Provided information START

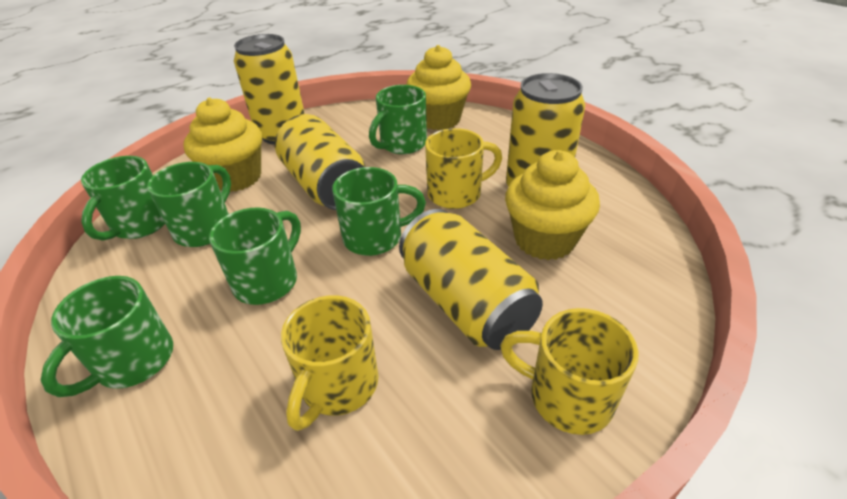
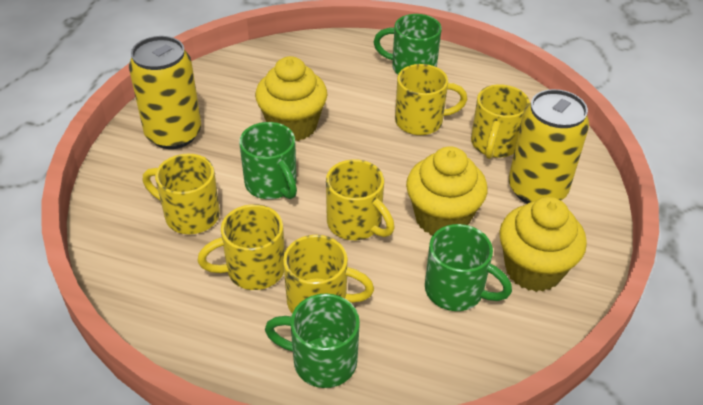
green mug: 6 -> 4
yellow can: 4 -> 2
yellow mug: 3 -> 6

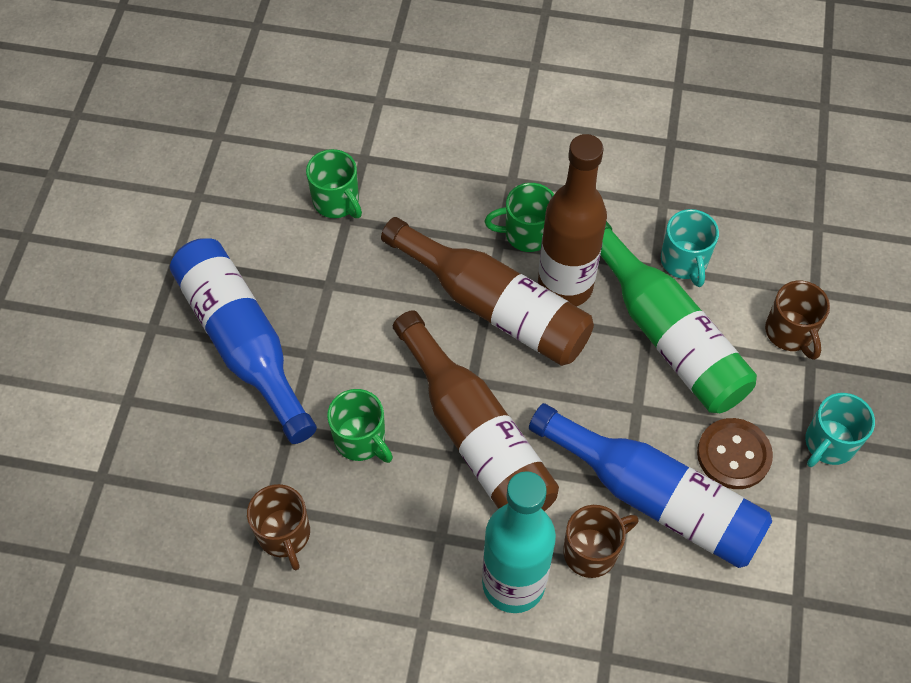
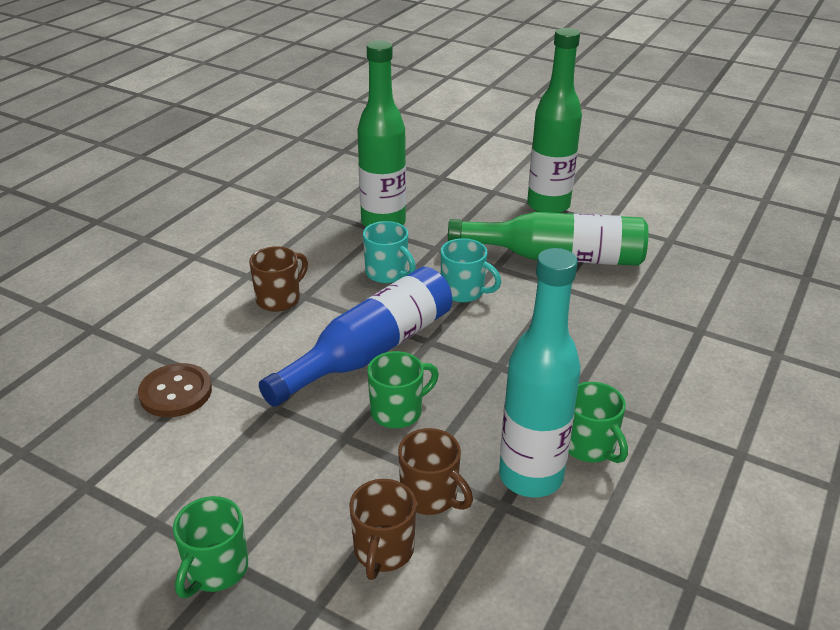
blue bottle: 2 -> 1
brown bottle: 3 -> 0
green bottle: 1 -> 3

Provided information END

→ Work instruction: Show each line of the material where the word "bottle" occurs.

→ Exercise answer:
blue bottle: 2 -> 1
brown bottle: 3 -> 0
green bottle: 1 -> 3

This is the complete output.